■ **Assigned task**
Since only part of the material below is wanted, output exactly the lines from the one with "black square: rotated 4 degrees clockwise" up to and including the one with "blue cross: moved".

■ **Provided records**
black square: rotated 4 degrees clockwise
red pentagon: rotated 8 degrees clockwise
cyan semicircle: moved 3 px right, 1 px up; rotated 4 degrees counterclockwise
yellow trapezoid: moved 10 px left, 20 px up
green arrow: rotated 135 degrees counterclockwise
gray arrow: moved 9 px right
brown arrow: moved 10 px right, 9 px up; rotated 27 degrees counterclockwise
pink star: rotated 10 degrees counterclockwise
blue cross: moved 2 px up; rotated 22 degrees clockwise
--
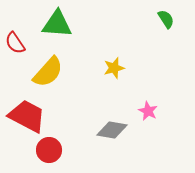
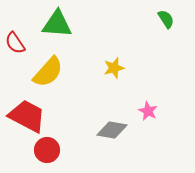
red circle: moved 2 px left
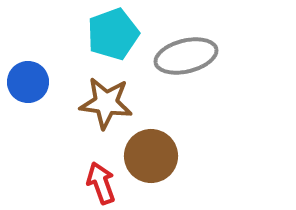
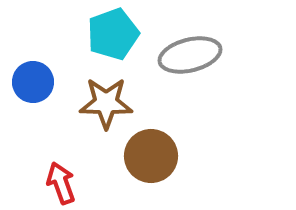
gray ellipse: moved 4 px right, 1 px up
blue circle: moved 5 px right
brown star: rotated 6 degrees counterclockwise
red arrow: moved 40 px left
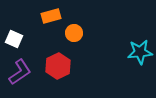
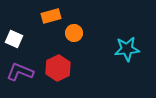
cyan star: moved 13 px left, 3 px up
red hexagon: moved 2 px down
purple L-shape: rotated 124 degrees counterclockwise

■ **Response area**
black square: rotated 4 degrees clockwise
red pentagon: rotated 8 degrees clockwise
cyan semicircle: moved 3 px right, 1 px up; rotated 4 degrees counterclockwise
yellow trapezoid: moved 10 px left, 20 px up
green arrow: rotated 135 degrees counterclockwise
gray arrow: moved 9 px right
brown arrow: moved 10 px right, 9 px up; rotated 27 degrees counterclockwise
pink star: rotated 10 degrees counterclockwise
blue cross: moved 2 px up; rotated 22 degrees clockwise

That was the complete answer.